== Data shown ==

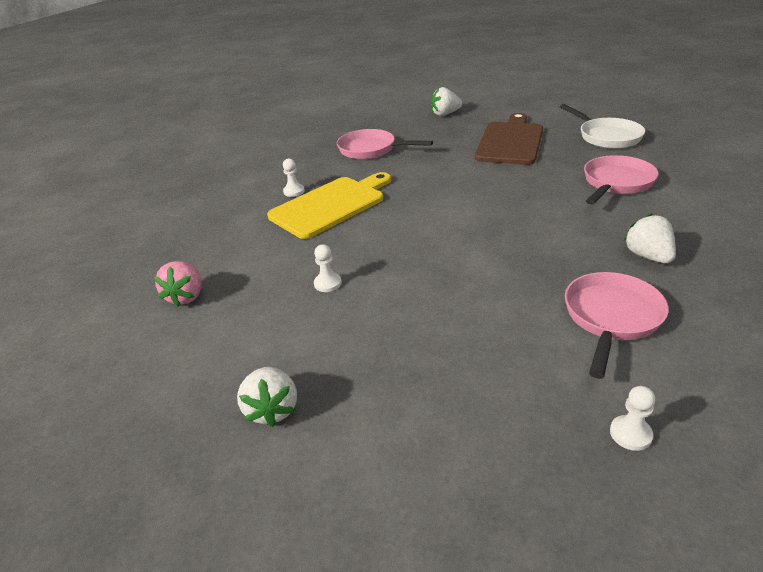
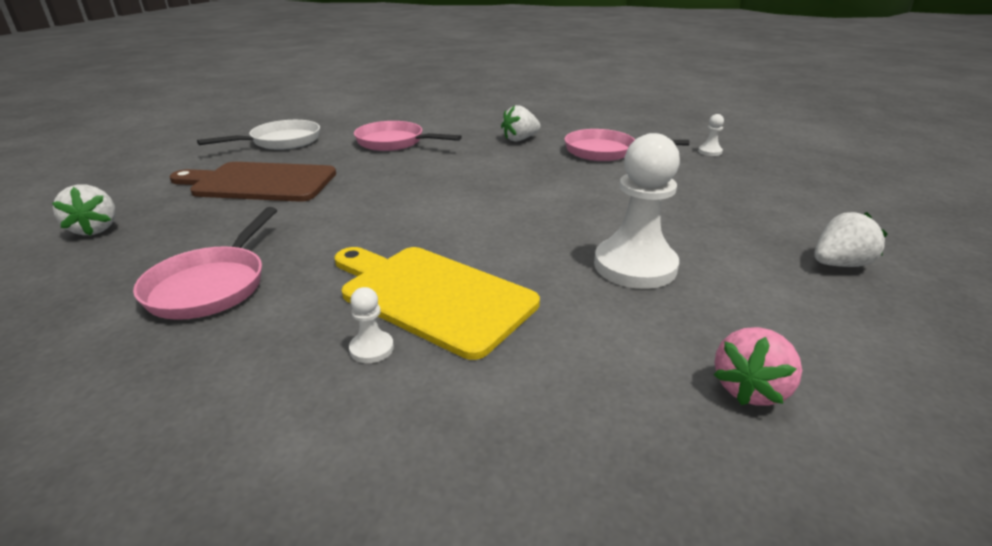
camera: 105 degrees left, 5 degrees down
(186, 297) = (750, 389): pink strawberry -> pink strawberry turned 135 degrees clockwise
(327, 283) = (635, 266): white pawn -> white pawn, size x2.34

===
== Data shown ==

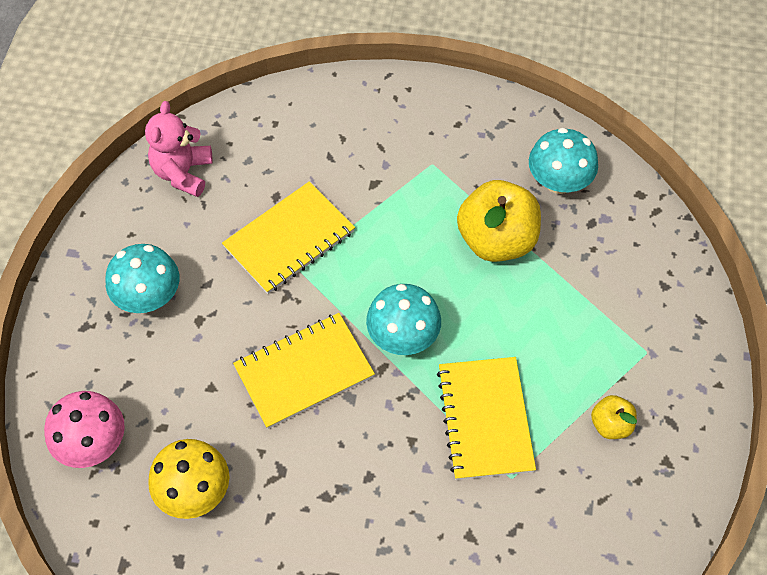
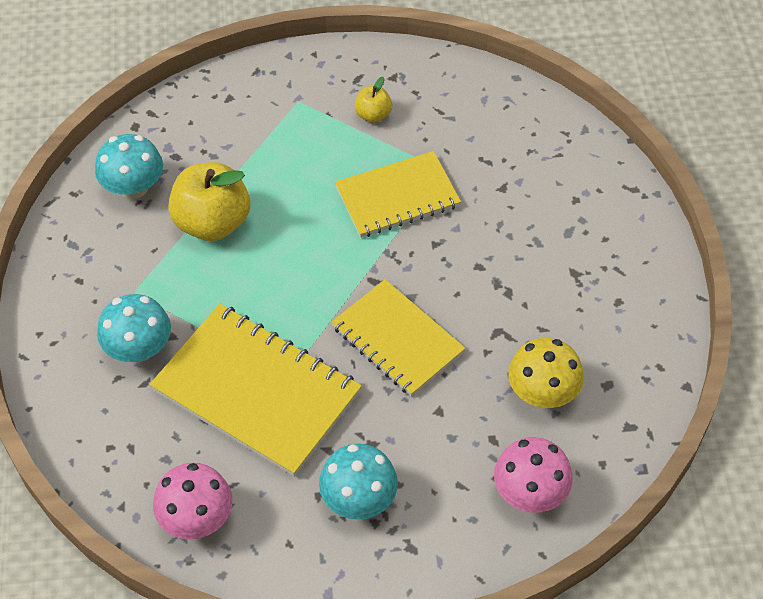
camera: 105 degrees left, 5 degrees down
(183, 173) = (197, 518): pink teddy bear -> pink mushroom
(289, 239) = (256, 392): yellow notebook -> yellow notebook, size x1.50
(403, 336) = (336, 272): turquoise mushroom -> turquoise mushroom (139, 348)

===

[Exercise instructions] Give back, word for word, only the lines above from the line holding "(183, 173) = (197, 518): pink" to the line holding "(403, 336) = (336, 272): turquoise", both included.

[Answer to this problem]
(183, 173) = (197, 518): pink teddy bear -> pink mushroom
(289, 239) = (256, 392): yellow notebook -> yellow notebook, size x1.50
(403, 336) = (336, 272): turquoise mushroom -> turquoise mushroom (139, 348)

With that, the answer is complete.